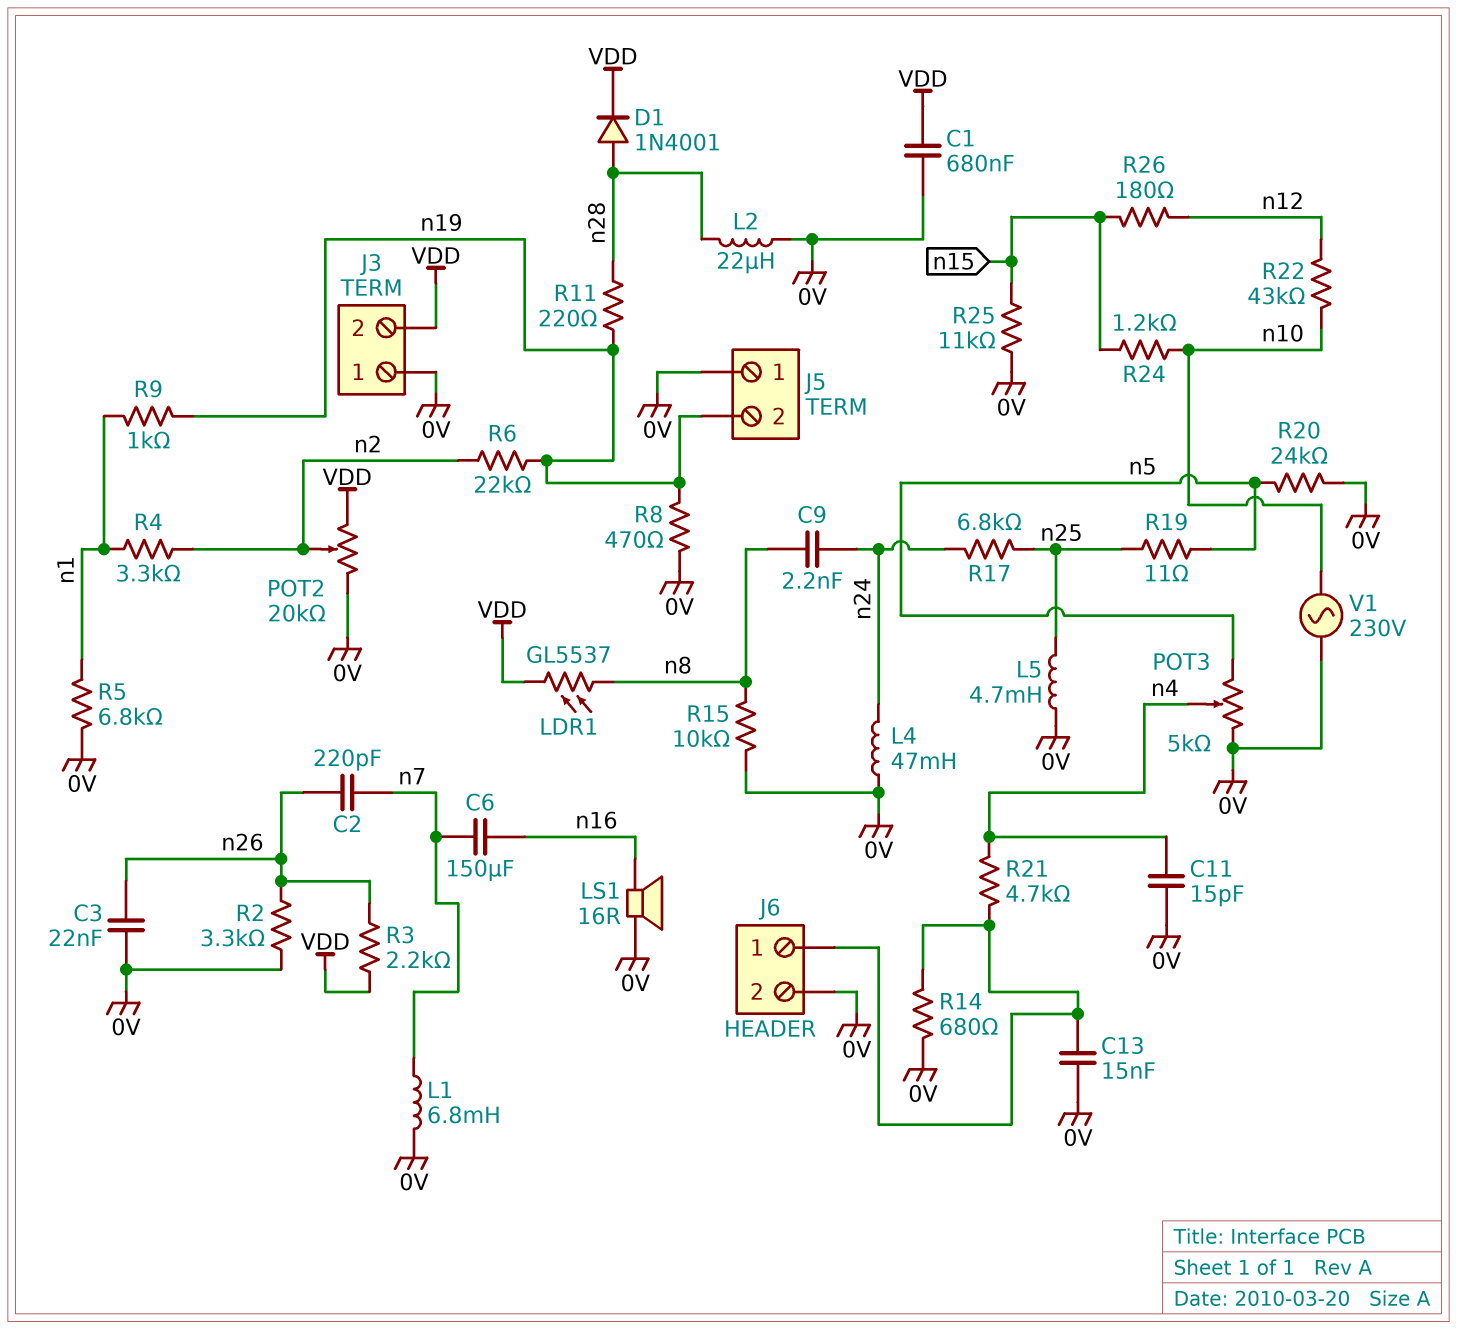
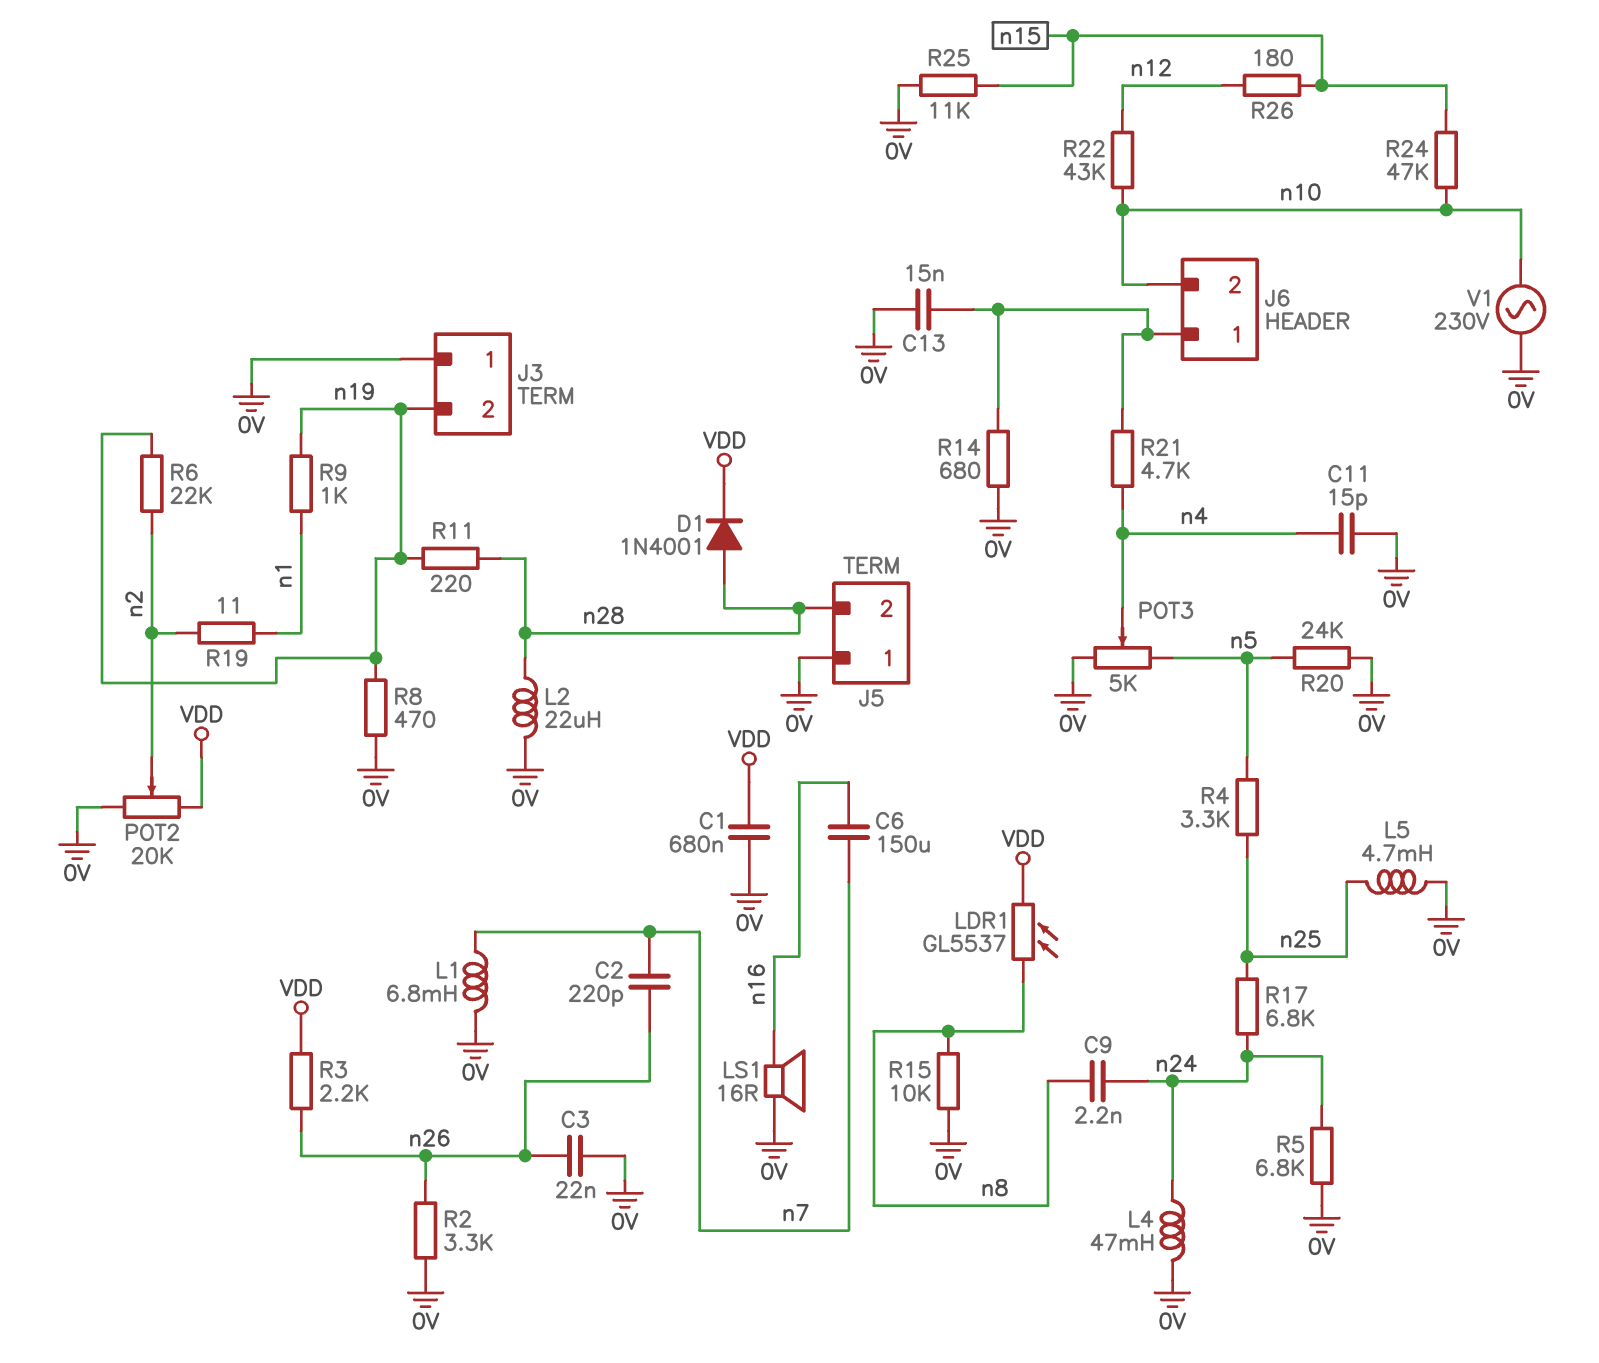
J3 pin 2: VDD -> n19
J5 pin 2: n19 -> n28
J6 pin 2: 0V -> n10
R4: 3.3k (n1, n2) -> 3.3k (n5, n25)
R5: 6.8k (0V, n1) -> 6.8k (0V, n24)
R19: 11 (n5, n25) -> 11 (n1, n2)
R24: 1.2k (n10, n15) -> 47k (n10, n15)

**Your assignment**
An exact copy of the material is required, minus the pictures.

**Task output**
J3 pin 2: VDD -> n19
J5 pin 2: n19 -> n28
J6 pin 2: 0V -> n10
R4: 3.3k (n1, n2) -> 3.3k (n5, n25)
R5: 6.8k (0V, n1) -> 6.8k (0V, n24)
R19: 11 (n5, n25) -> 11 (n1, n2)
R24: 1.2k (n10, n15) -> 47k (n10, n15)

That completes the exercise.